* Task goal *
Print only the lines running from the line with "none -> pink brick B2:B3 level 1" to the final line below, both included, exactly as written and without the pictures.
..............................
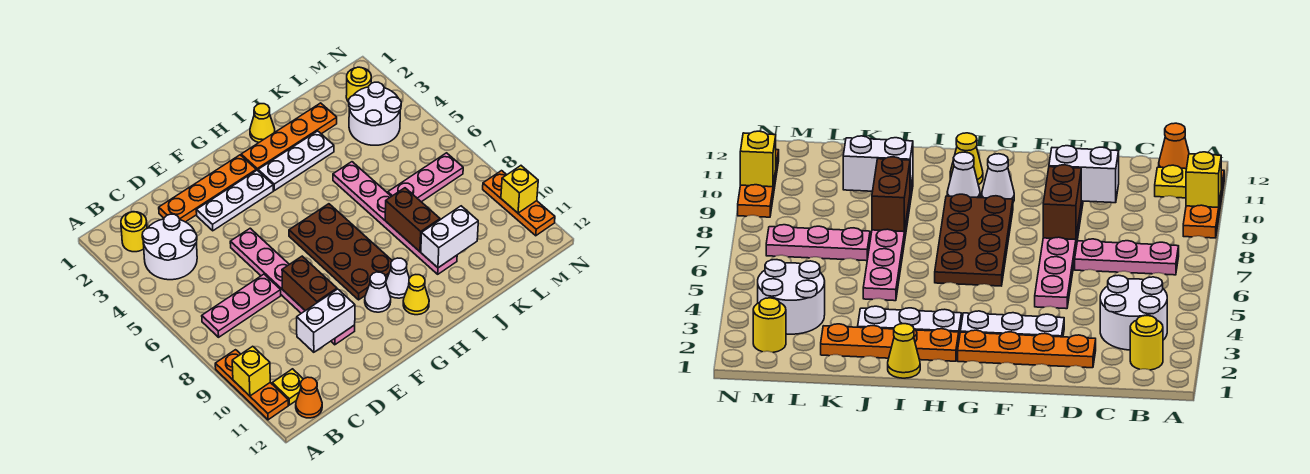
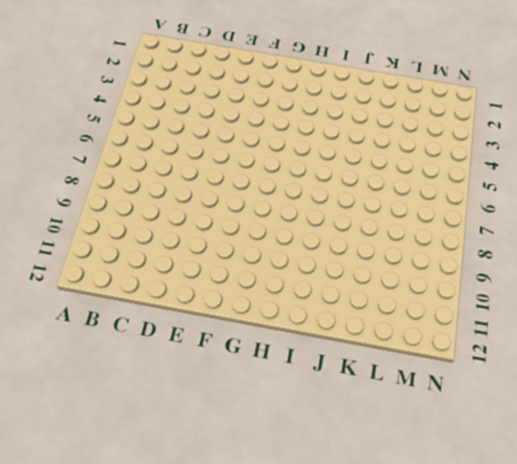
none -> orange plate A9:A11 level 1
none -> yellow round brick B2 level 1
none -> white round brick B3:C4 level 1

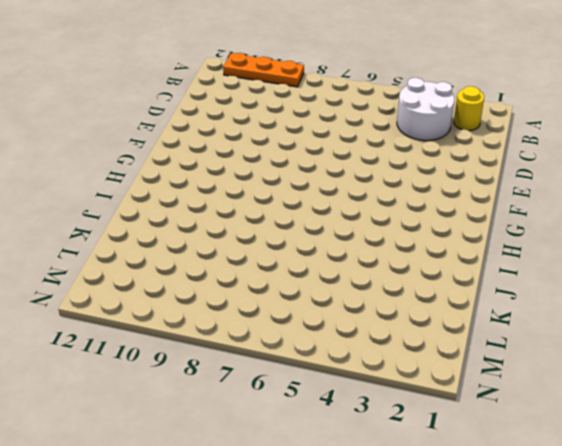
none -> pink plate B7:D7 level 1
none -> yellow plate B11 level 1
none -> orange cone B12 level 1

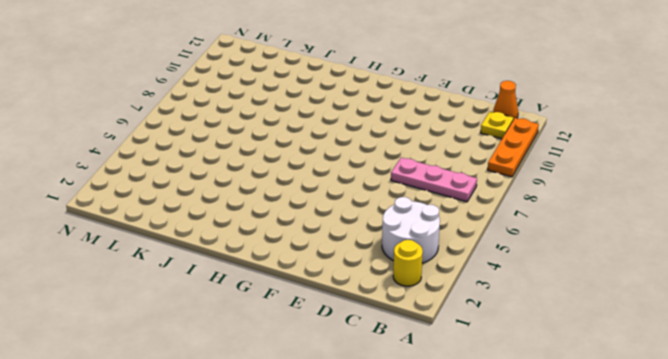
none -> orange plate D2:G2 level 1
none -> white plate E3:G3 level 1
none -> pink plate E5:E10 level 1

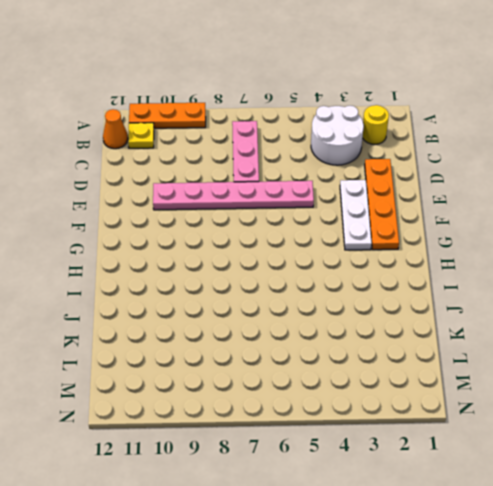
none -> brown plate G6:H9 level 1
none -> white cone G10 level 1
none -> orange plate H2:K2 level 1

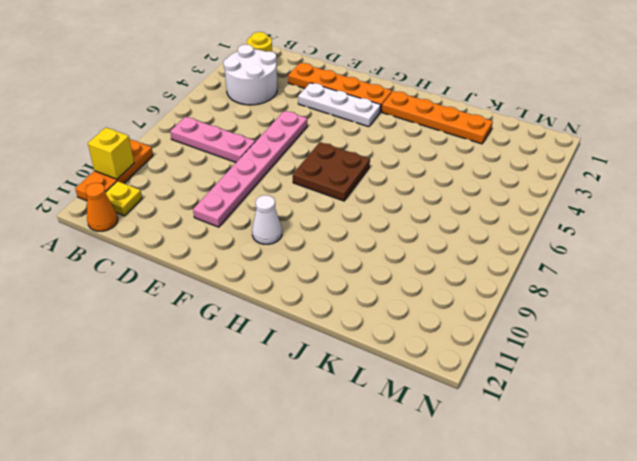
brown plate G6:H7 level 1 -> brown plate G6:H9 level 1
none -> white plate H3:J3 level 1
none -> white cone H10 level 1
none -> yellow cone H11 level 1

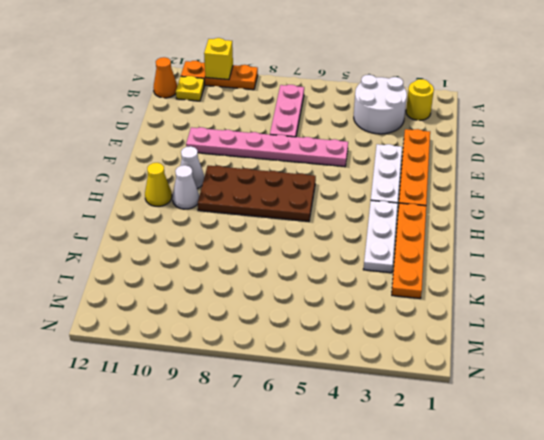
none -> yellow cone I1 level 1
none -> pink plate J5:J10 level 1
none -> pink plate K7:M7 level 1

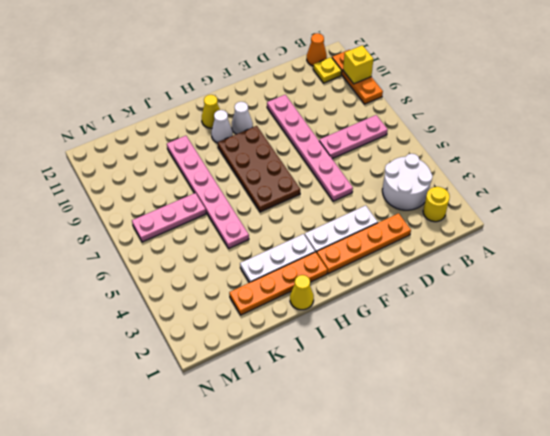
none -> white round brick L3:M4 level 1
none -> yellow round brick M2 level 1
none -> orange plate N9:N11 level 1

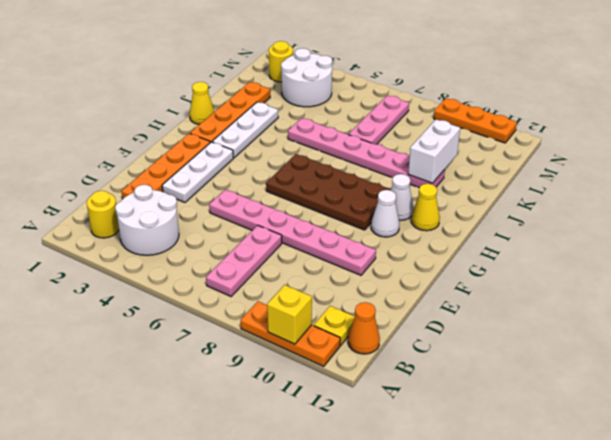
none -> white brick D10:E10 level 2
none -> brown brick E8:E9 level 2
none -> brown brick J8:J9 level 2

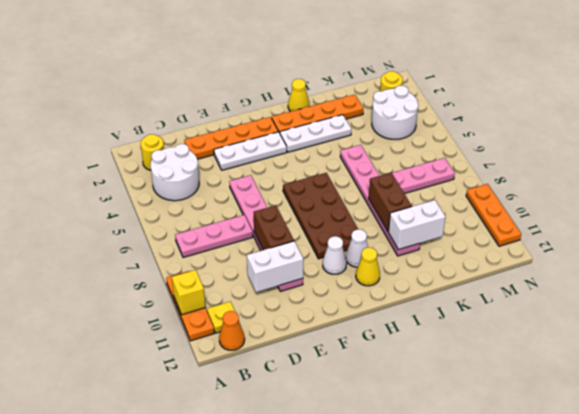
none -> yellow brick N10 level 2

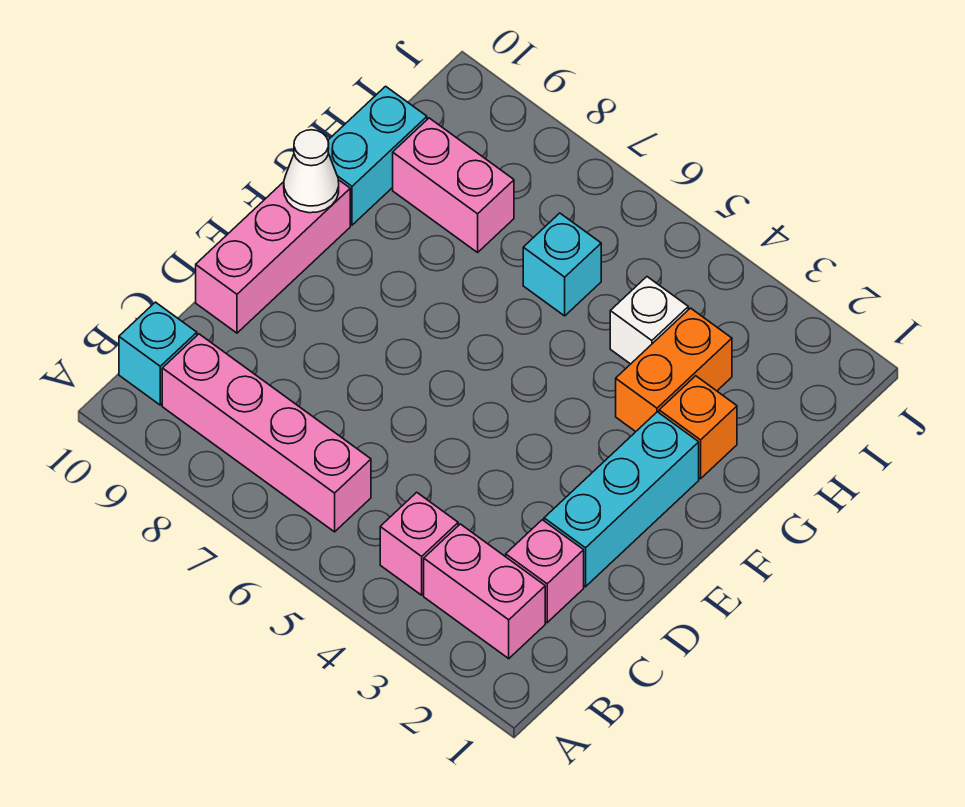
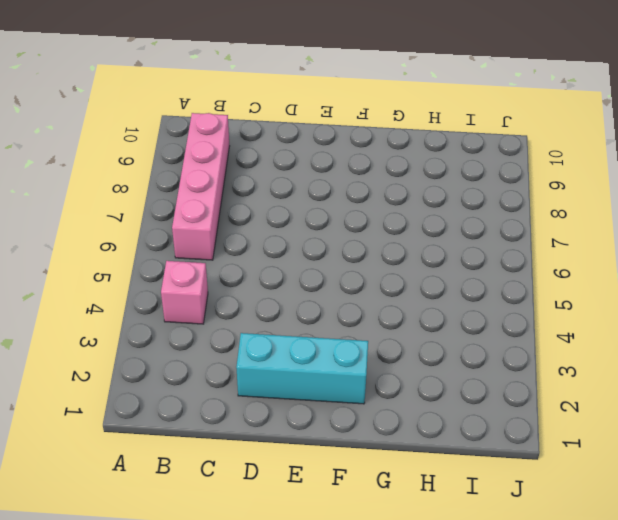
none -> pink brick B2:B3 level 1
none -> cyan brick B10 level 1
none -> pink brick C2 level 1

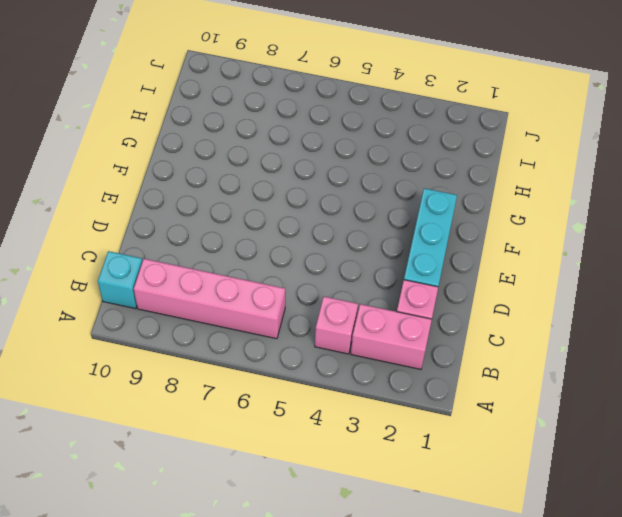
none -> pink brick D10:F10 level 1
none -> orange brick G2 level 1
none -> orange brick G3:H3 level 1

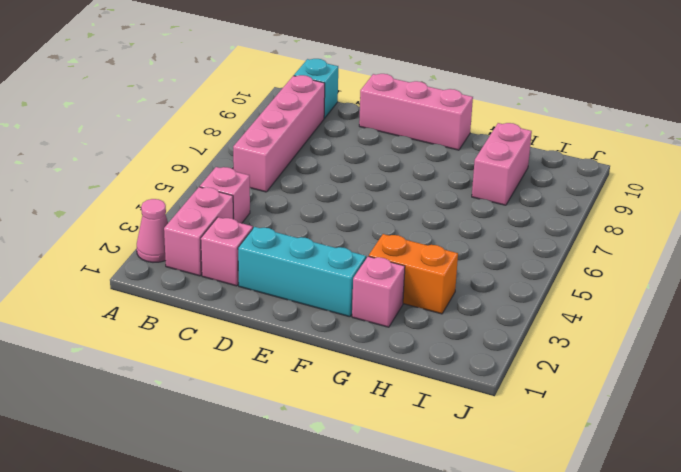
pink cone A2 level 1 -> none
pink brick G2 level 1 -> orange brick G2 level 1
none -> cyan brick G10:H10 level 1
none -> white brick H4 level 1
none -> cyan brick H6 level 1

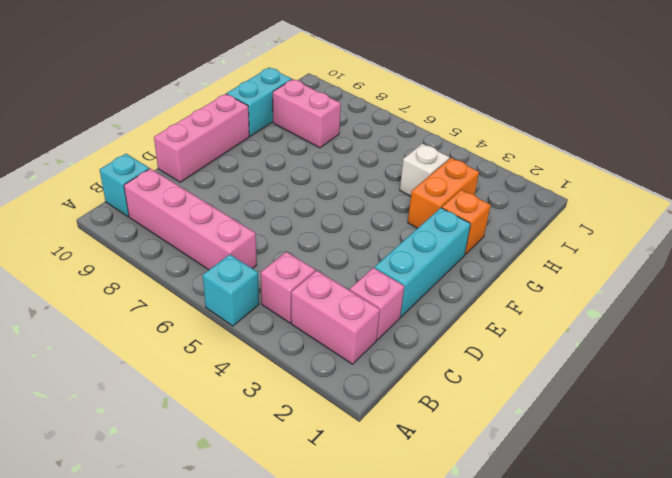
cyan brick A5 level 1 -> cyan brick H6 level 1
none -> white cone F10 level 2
..............................
* Answer to this exercise *
none -> pink brick B2:B3 level 1
none -> cyan brick B10 level 1
none -> pink brick C2 level 1

none -> pink brick D10:F10 level 1
none -> orange brick G2 level 1
none -> orange brick G3:H3 level 1

pink cone A2 level 1 -> none
pink brick G2 level 1 -> orange brick G2 level 1
none -> cyan brick G10:H10 level 1
none -> white brick H4 level 1
none -> cyan brick H6 level 1

cyan brick A5 level 1 -> cyan brick H6 level 1
none -> white cone F10 level 2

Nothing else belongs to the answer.